> _TASK TO CARRY OUT_: Across the records that follow, count each line holding "schottky", and write only the total.

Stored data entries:
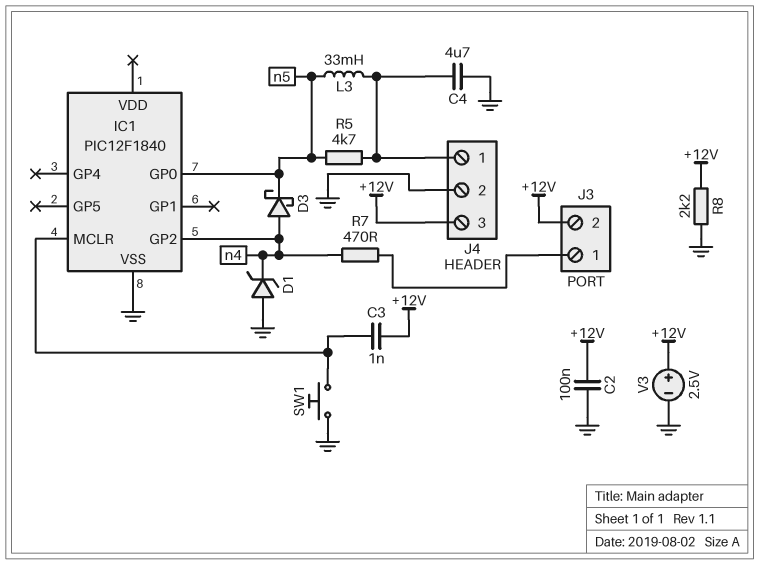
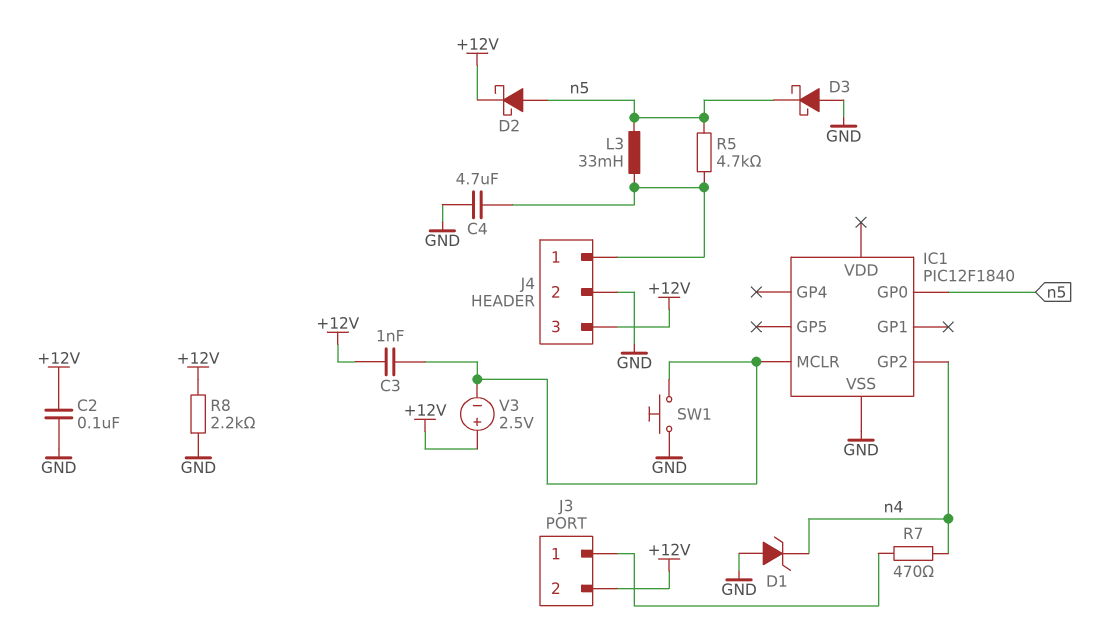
D2: none -> schottky (A n5, K +12V)
D3: schottky (A n4, K n5) -> schottky (A GND, K n5)
V3: 2.5V (plus +12V, minus GND) -> 2.5V (plus +12V, minus IC1/MCLR)

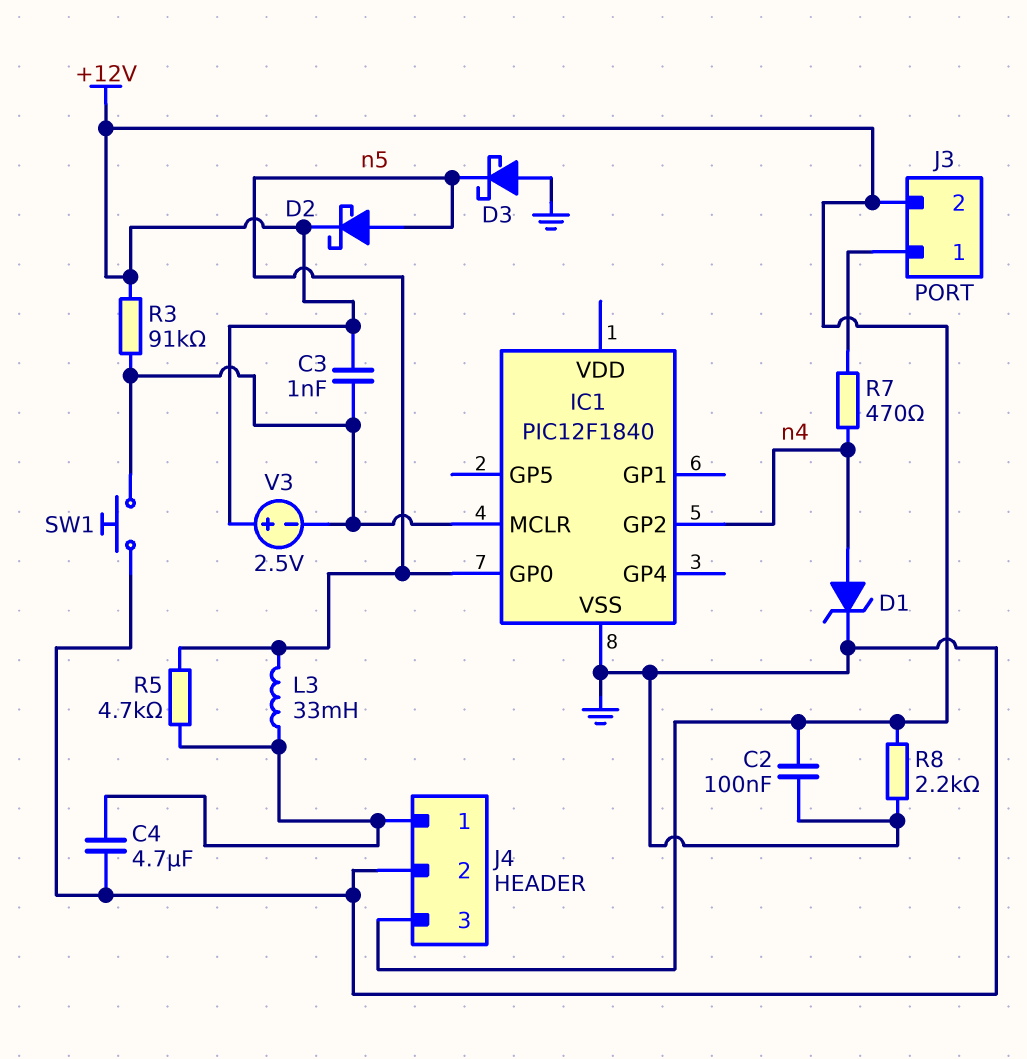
D1: zener (A GND, K n4) -> zener (A n4, K GND)
R3: none -> 91k (+12V, IC1/MCLR)

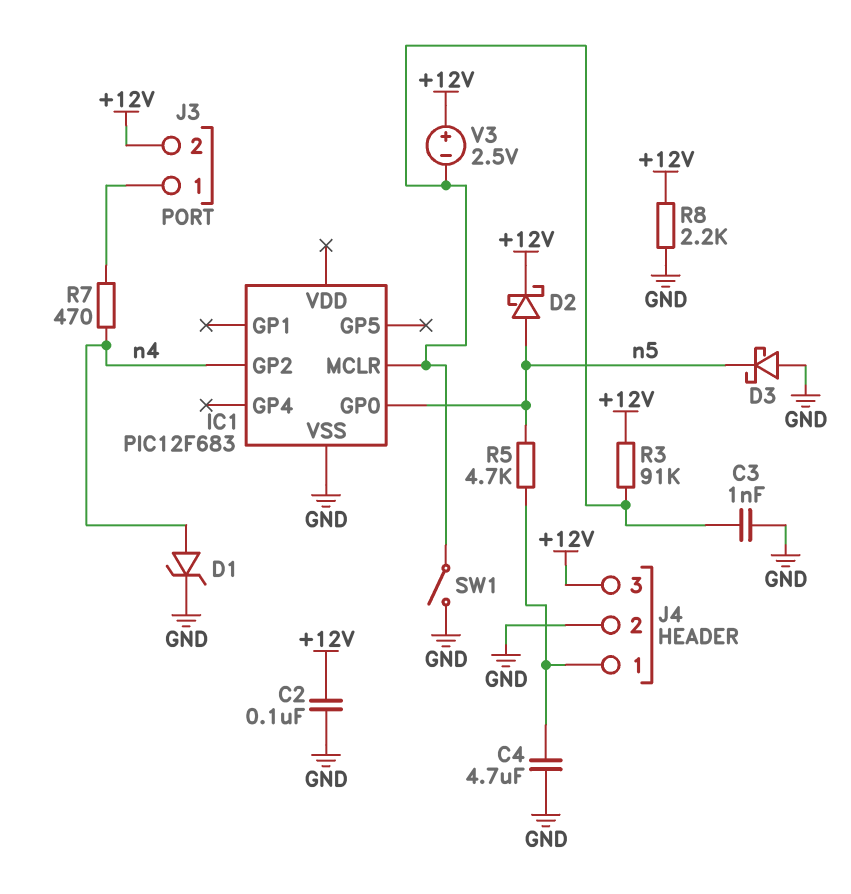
C3: 1nF (+12V, IC1/MCLR) -> 1nF (GND, IC1/MCLR)
IC1: PIC12F1840 -> PIC12F683
L3: 33mH (J4/1, n5) -> none
SW1: button (GND, IC1/MCLR) -> switch (GND, IC1/MCLR)

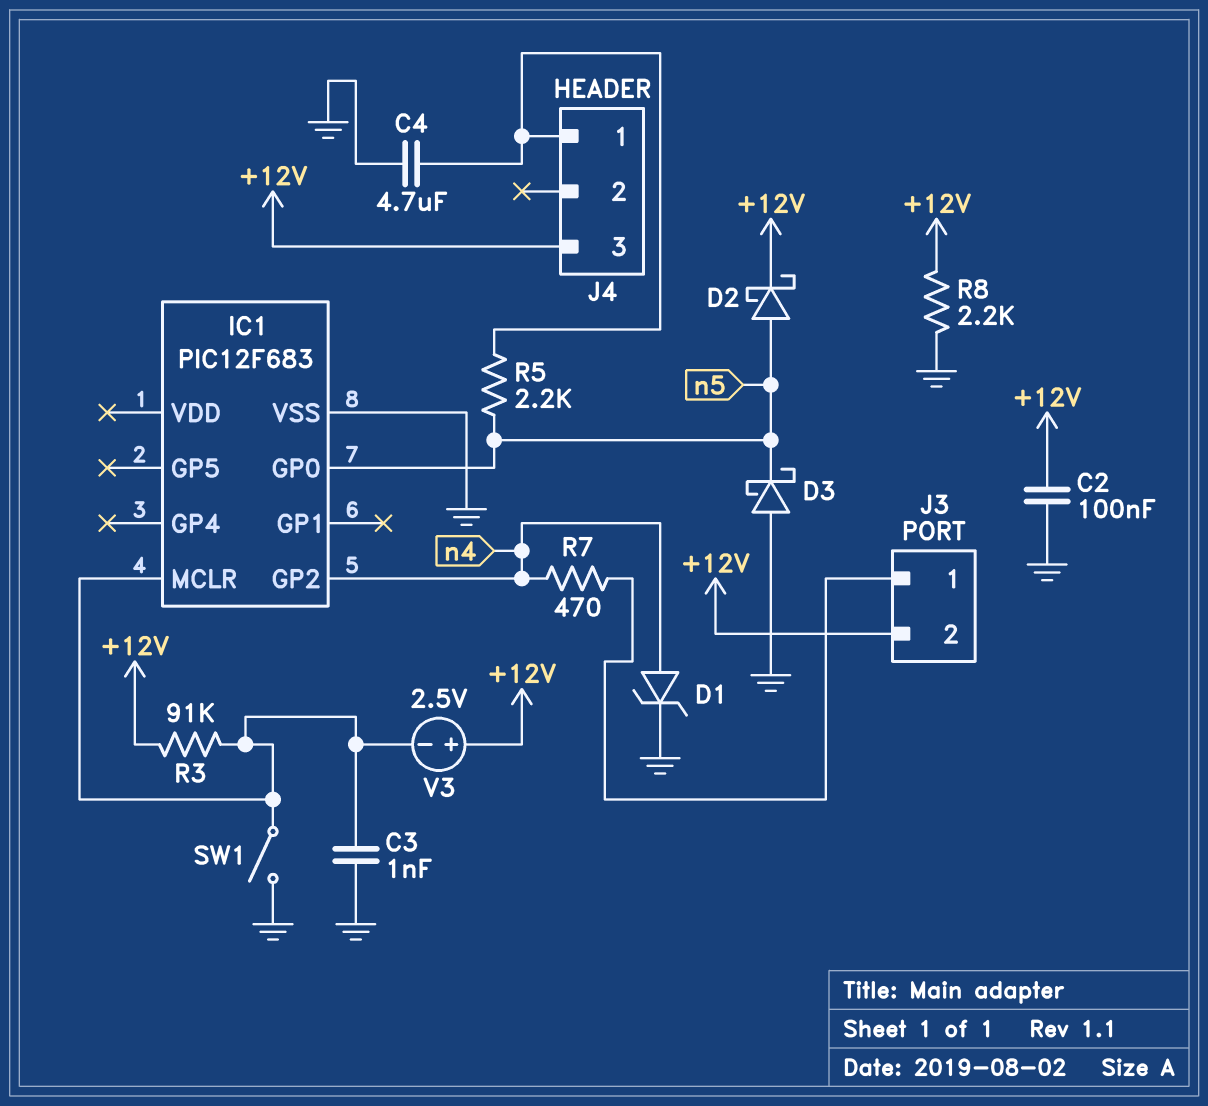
J4 pin 2: GND -> none
R5: 4.7k (J4/1, n5) -> 2.2k (J4/1, n5)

> _RESULT BELOW_: 2